> _Task goal_
Scan the data below and pick out the lines containing the word "down".

> _Data under study_
────
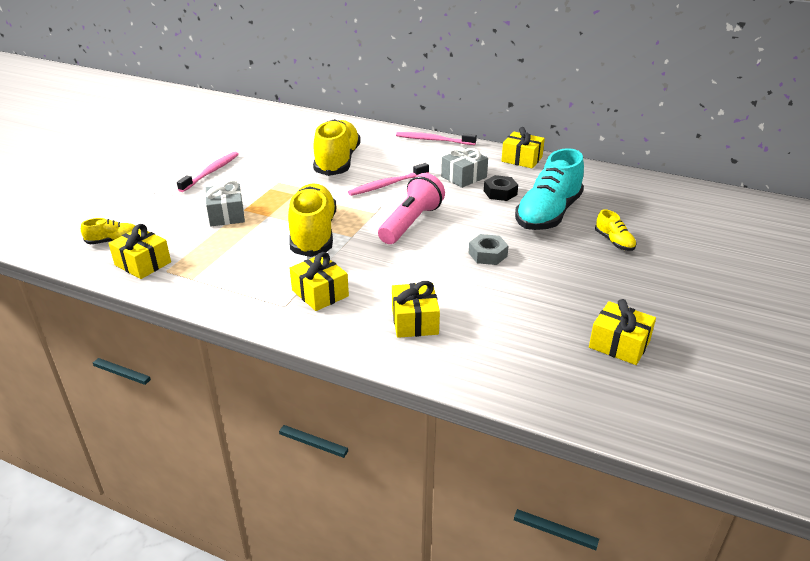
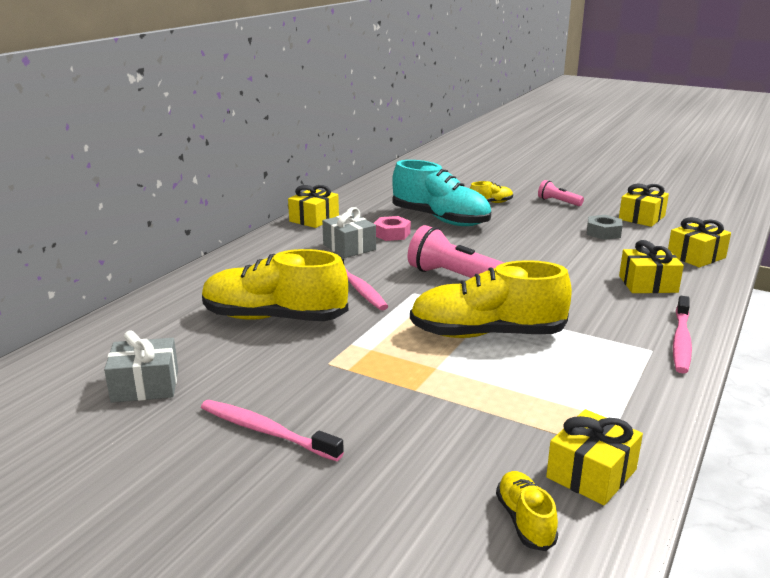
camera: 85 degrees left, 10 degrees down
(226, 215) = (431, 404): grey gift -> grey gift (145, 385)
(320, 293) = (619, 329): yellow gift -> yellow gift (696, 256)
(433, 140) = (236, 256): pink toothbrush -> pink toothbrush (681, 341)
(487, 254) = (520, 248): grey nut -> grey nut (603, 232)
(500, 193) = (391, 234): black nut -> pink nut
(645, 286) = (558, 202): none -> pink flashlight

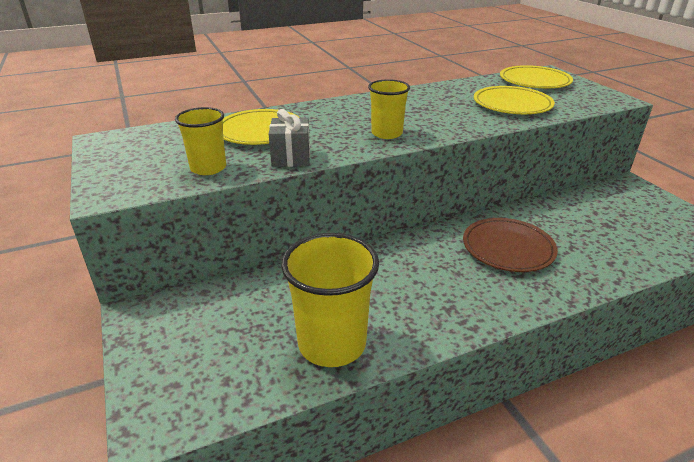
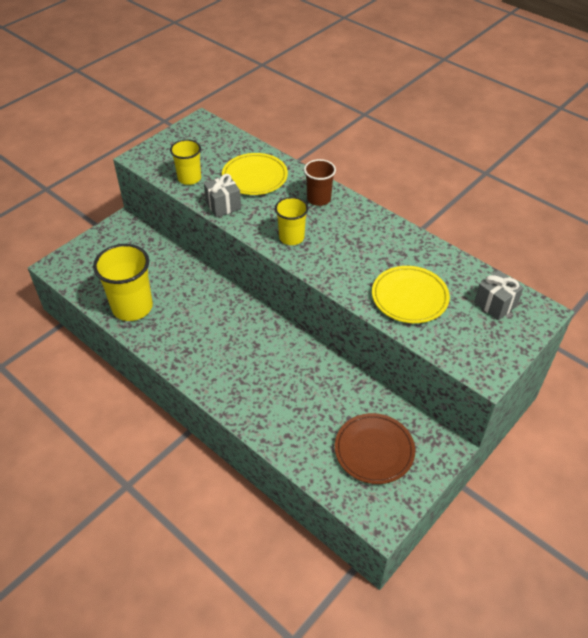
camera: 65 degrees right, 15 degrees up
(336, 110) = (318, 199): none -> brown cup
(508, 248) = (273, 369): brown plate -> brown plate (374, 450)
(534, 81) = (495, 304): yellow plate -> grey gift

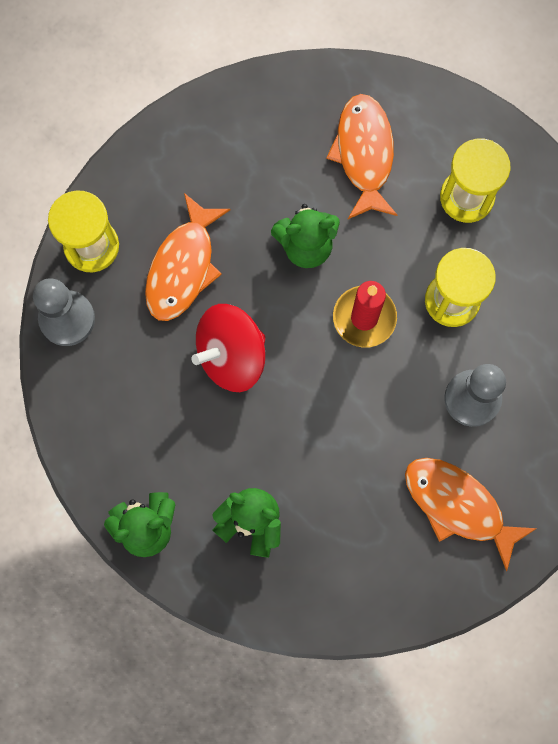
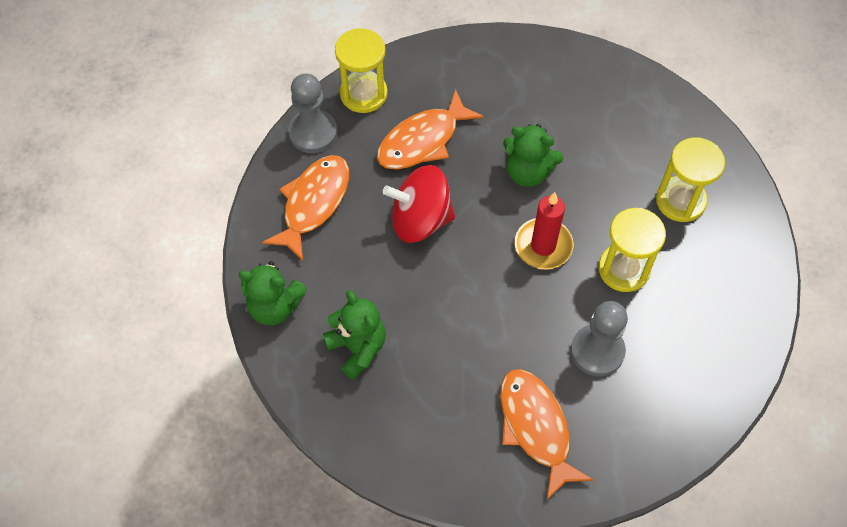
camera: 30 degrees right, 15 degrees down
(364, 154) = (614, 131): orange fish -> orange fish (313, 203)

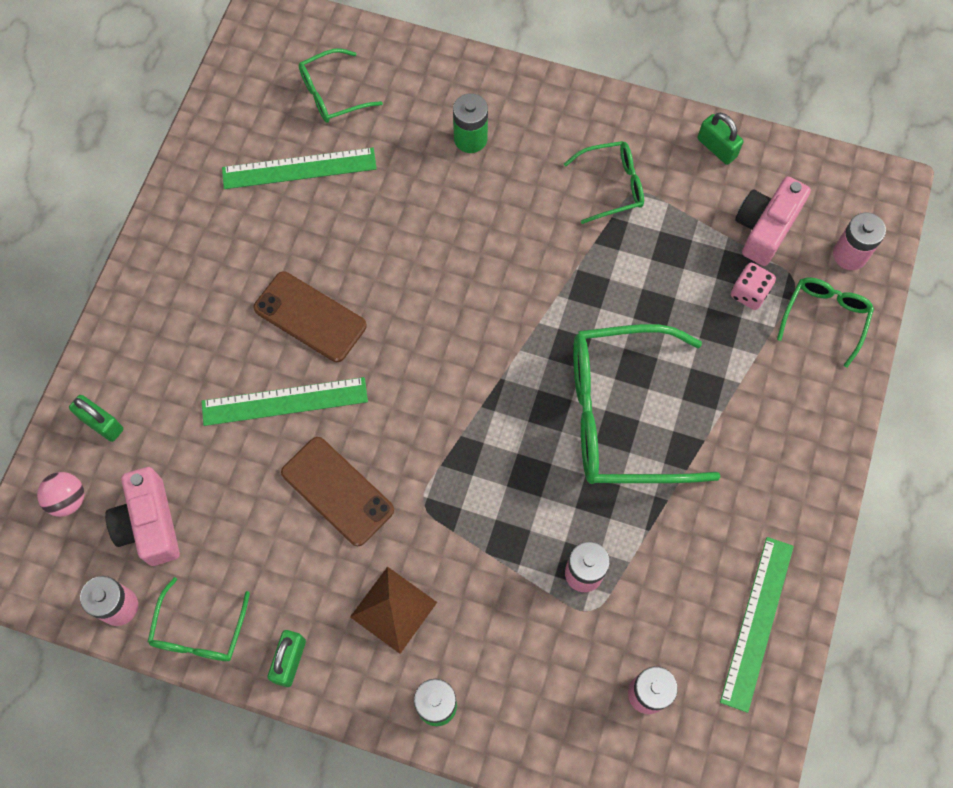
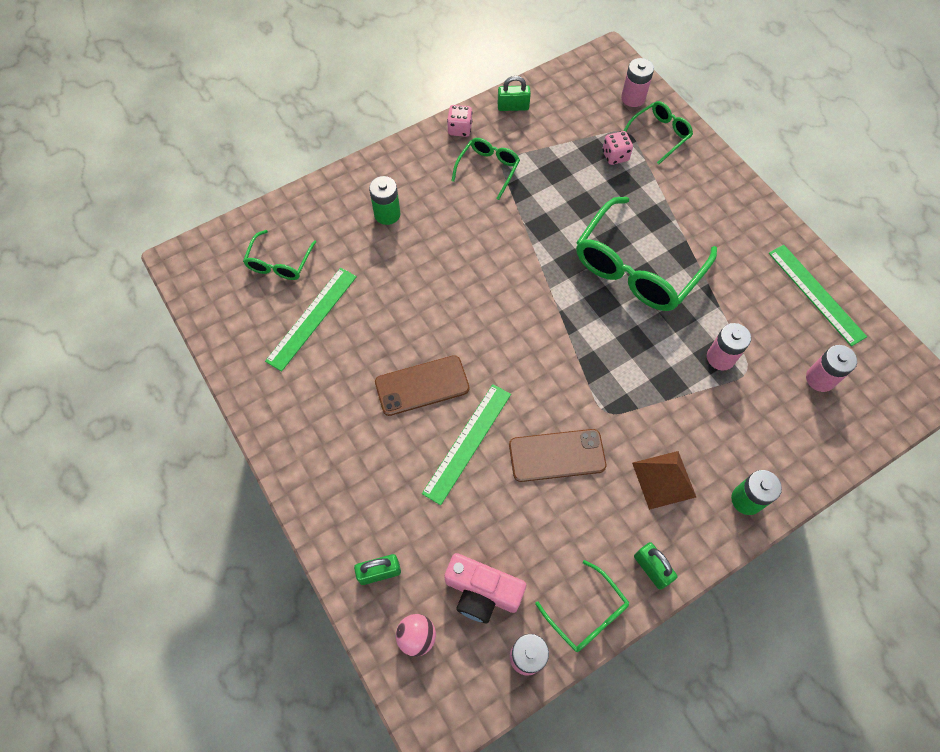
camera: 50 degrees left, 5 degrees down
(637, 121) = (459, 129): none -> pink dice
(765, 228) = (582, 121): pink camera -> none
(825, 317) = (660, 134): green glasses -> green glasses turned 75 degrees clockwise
────
> _Solution to this exercise_
camera: 85 degrees left, 10 degrees down
camera: 30 degrees right, 15 degrees down
camera: 50 degrees left, 5 degrees down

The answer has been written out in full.